Reproduce the listing word for word. Skip any image.

Data section =
- - - - - - -

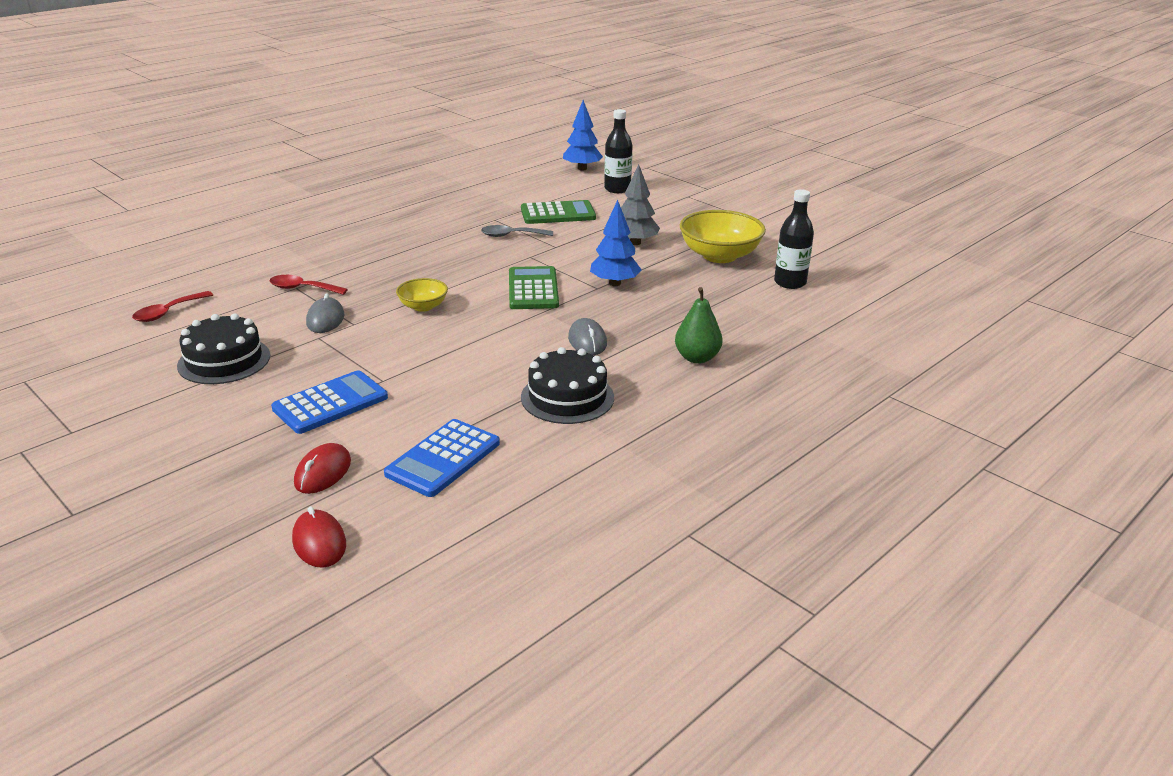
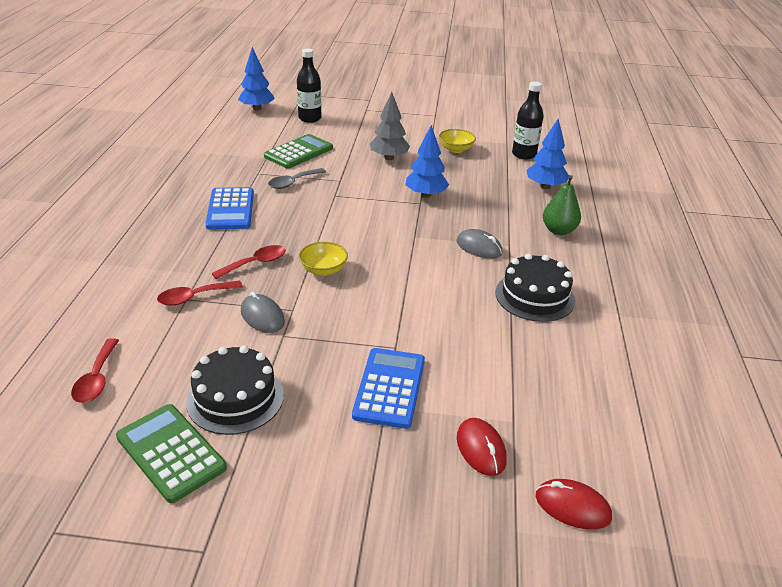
camera: 40 degrees left, 5 degrees up
blue calculator [384,419,500,497] -> blue calculator moved to [205,187,254,230]
green calculator [509,266,559,309] -> green calculator moved to [116,404,227,503]
yellow bowl [680,210,766,263] -> yellow bowl [439,129,476,153], size x0.54
none -> red spoon [211,245,286,279]
none -> blue tree [526,119,569,189]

- - - - - - -

Answer for this exercise =
camera: 40 degrees left, 5 degrees up
blue calculator [384,419,500,497] -> blue calculator moved to [205,187,254,230]
green calculator [509,266,559,309] -> green calculator moved to [116,404,227,503]
yellow bowl [680,210,766,263] -> yellow bowl [439,129,476,153], size x0.54
none -> red spoon [211,245,286,279]
none -> blue tree [526,119,569,189]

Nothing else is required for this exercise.